[The records — start]
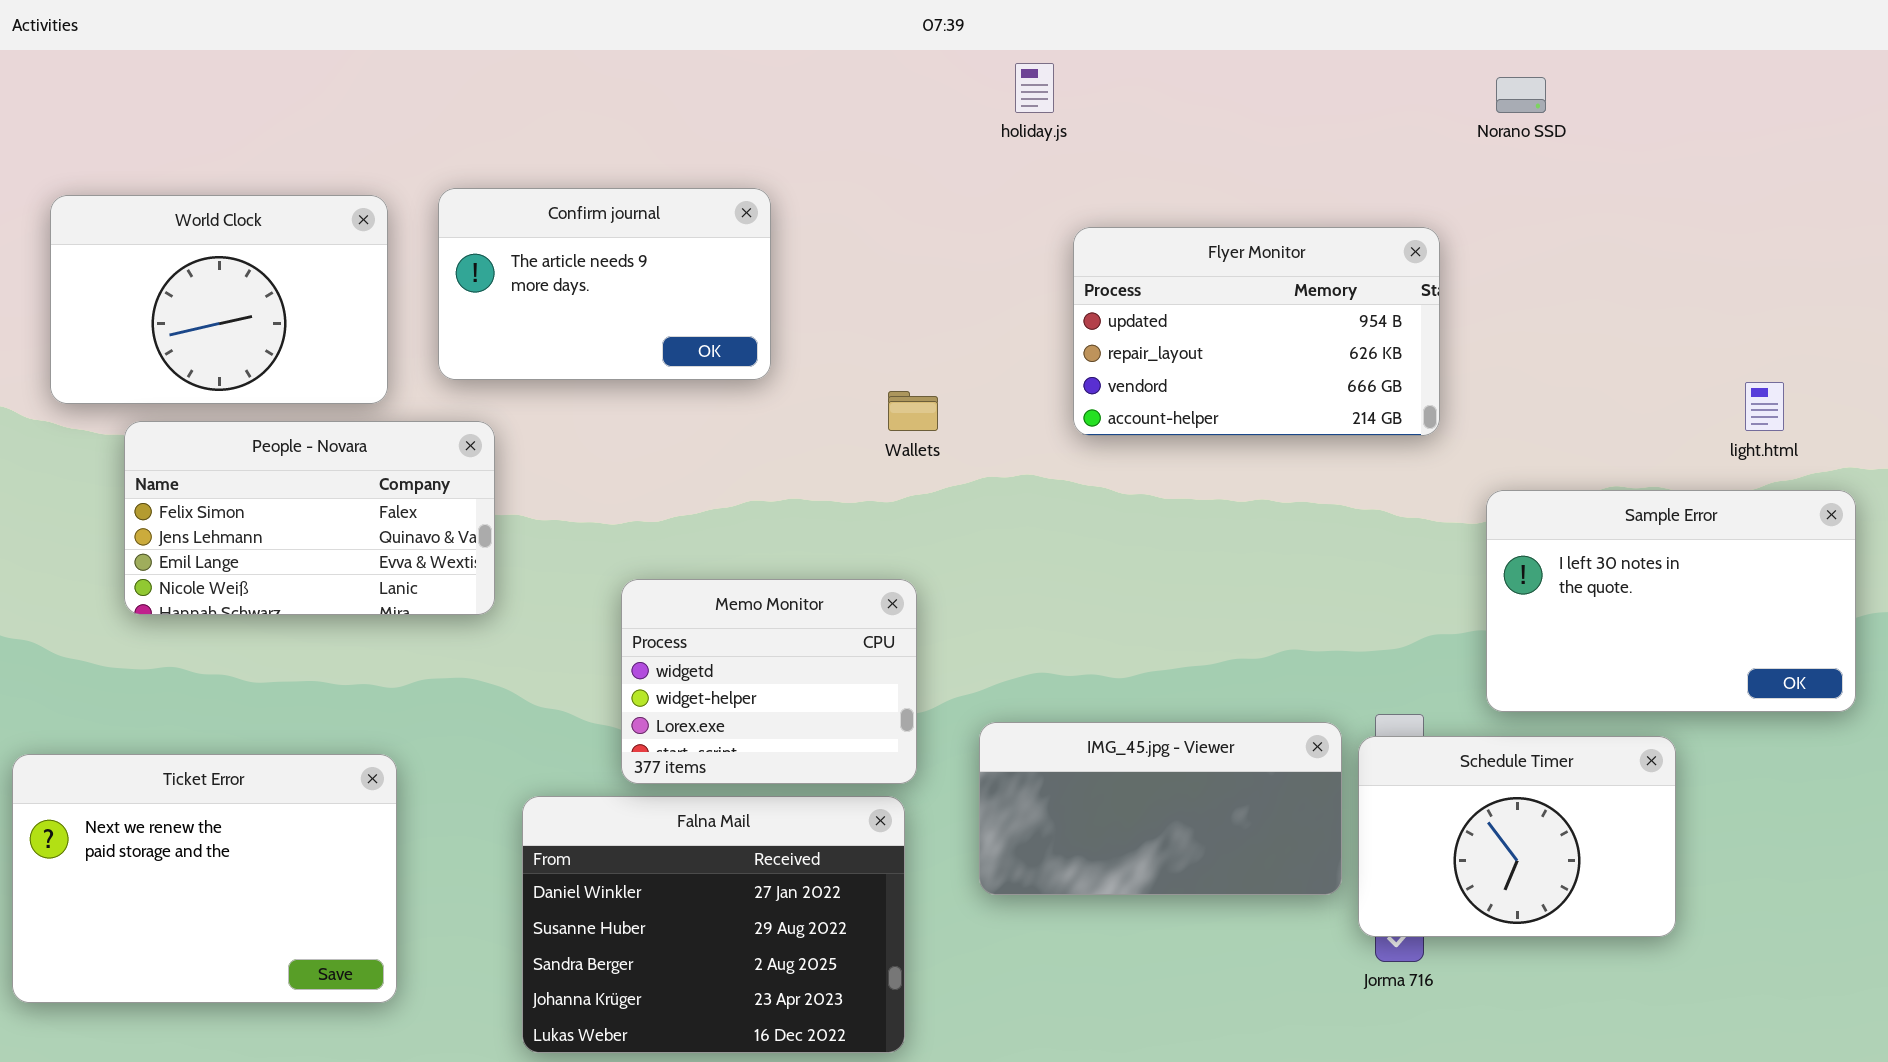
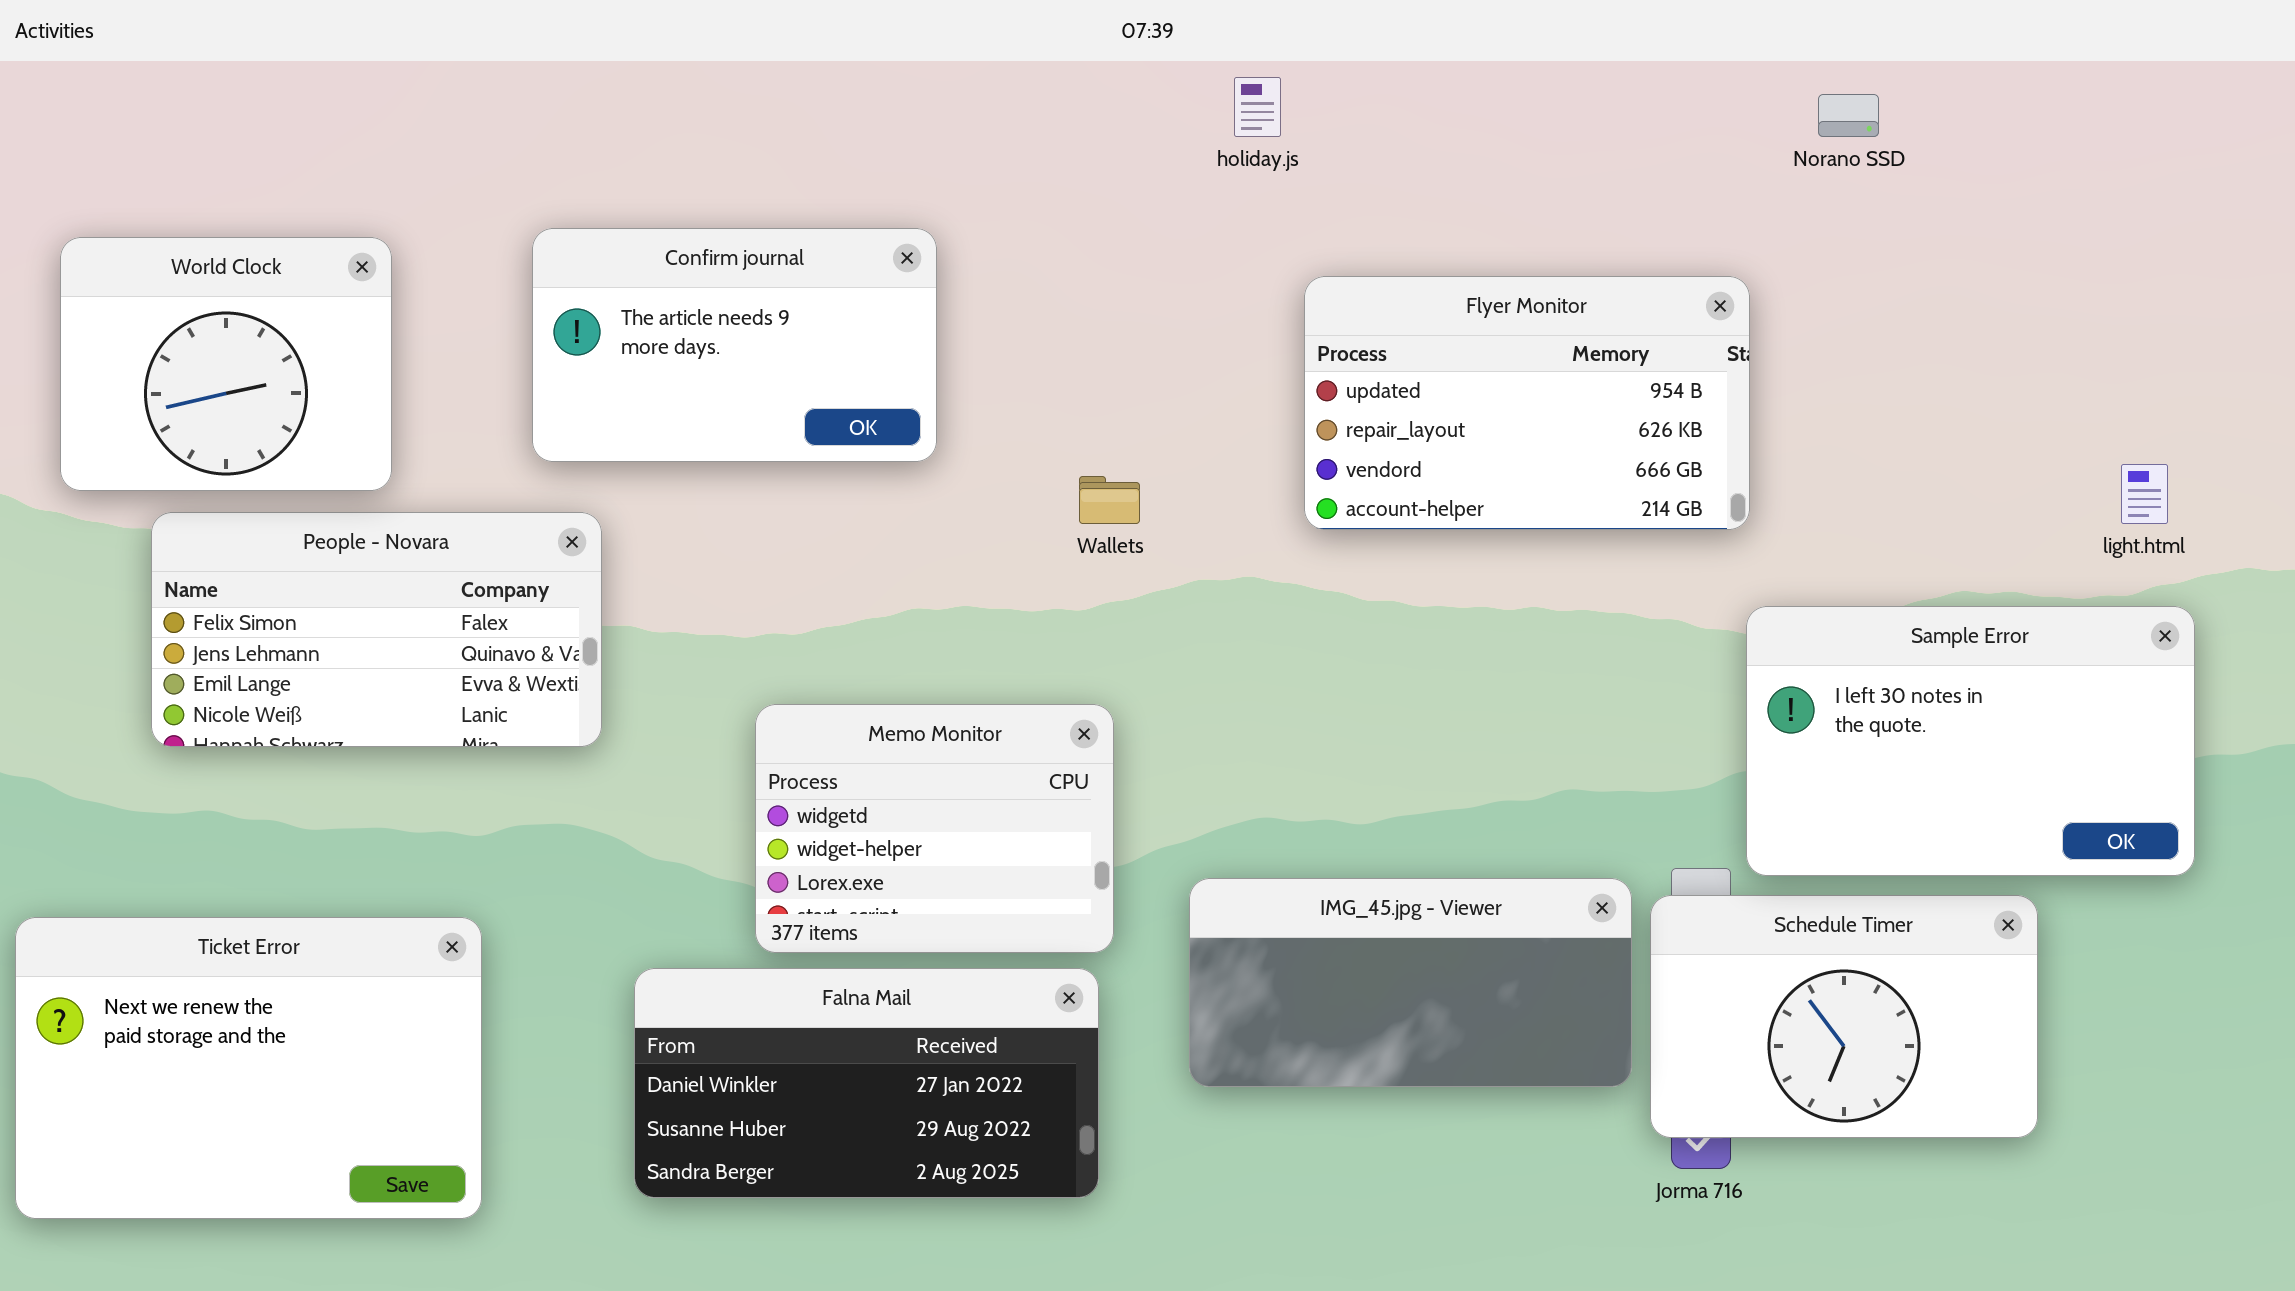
World Clock: [50,195,388,404] -> [60,237,392,491], resized
Sample Error: [1486,490,1856,712] -> [1746,606,2195,876], moved
Falna Mail: [522,796,905,1053] -> [634,968,1099,1198], resized

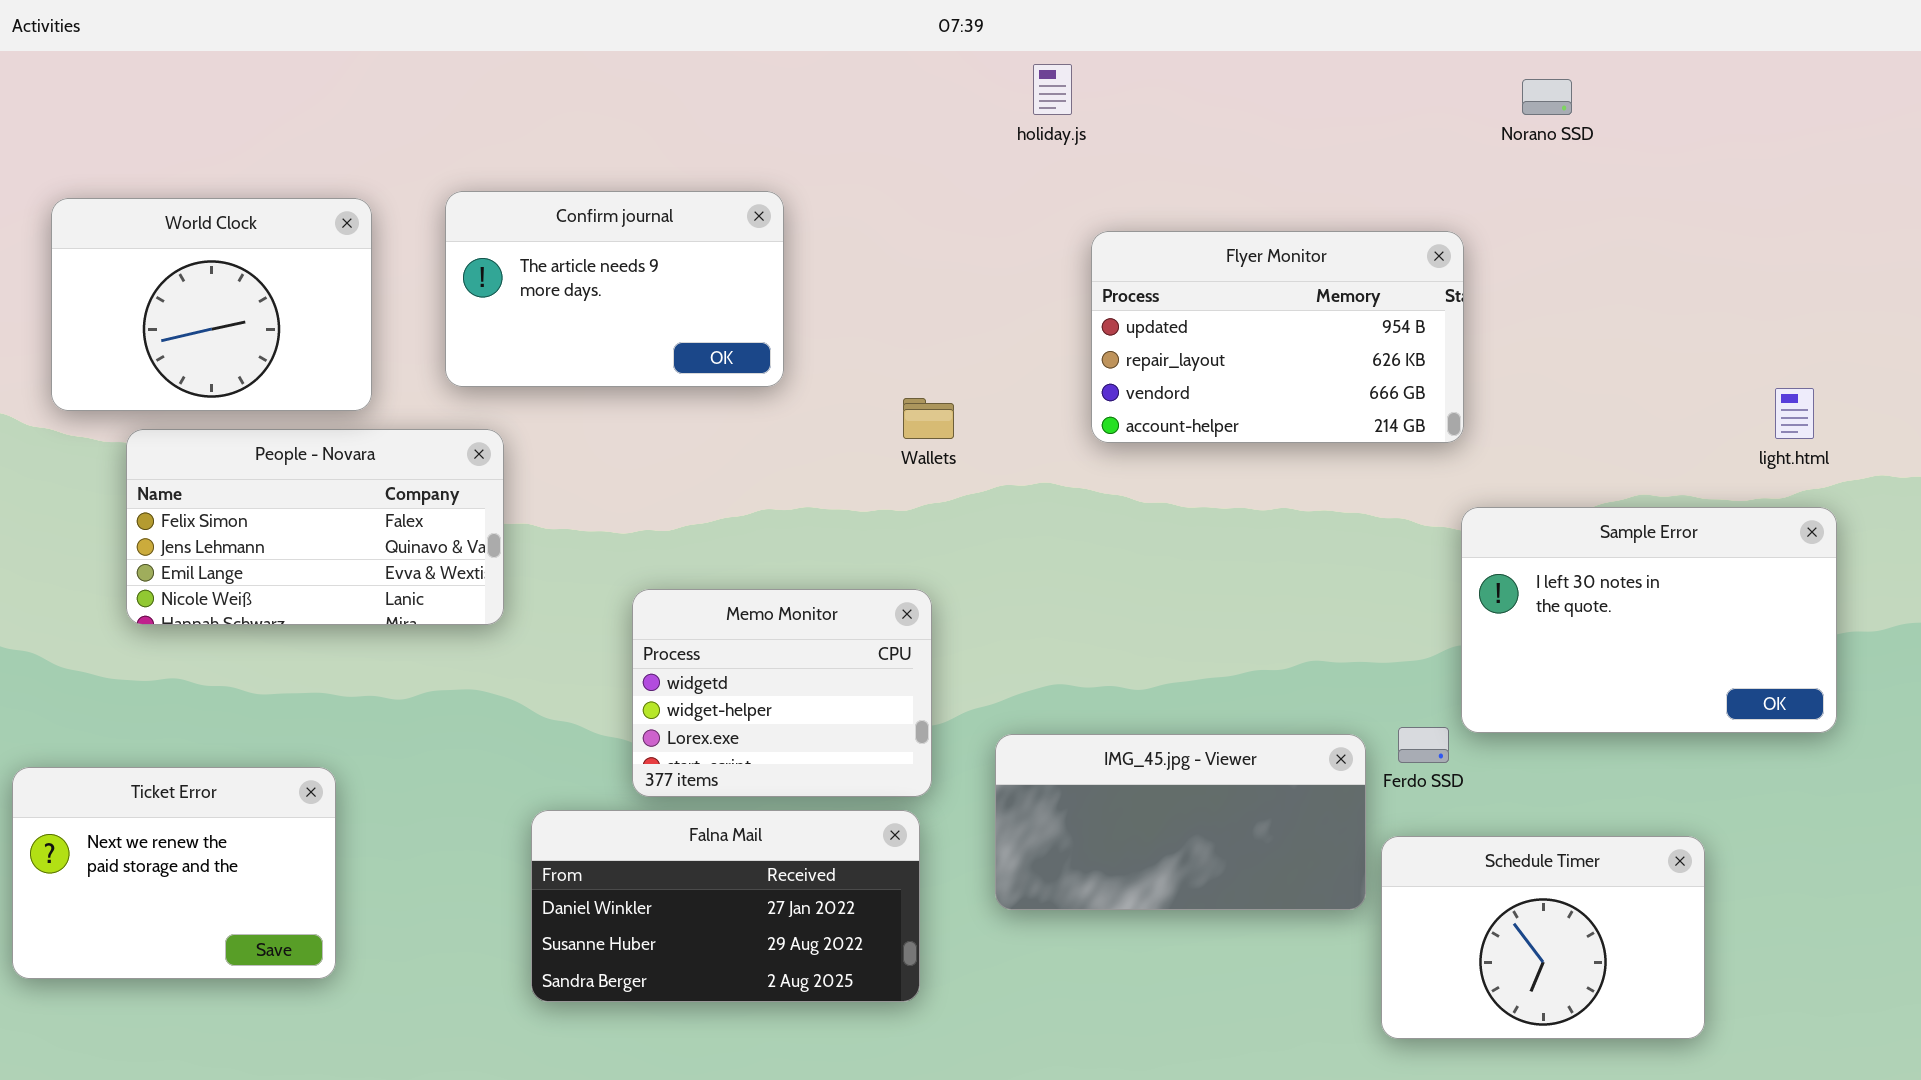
World Clock: [60,237,392,491] -> [51,198,372,411], resized
Schedule Timer: [1650,895,2038,1138] -> [1381,836,1705,1039], moved
Ticket Error: [15,917,482,1219] -> [12,767,336,979], resized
[The records — finish]
▶ _Aim of the exercise_
Although the records contain pictures, only their text should be repeated, exactly as it appears.

▶ _Final answer_
World Clock: [50,195,388,404] -> [60,237,392,491], resized
Sample Error: [1486,490,1856,712] -> [1746,606,2195,876], moved
Falna Mail: [522,796,905,1053] -> [634,968,1099,1198], resized

World Clock: [60,237,392,491] -> [51,198,372,411], resized
Schedule Timer: [1650,895,2038,1138] -> [1381,836,1705,1039], moved
Ticket Error: [15,917,482,1219] -> [12,767,336,979], resized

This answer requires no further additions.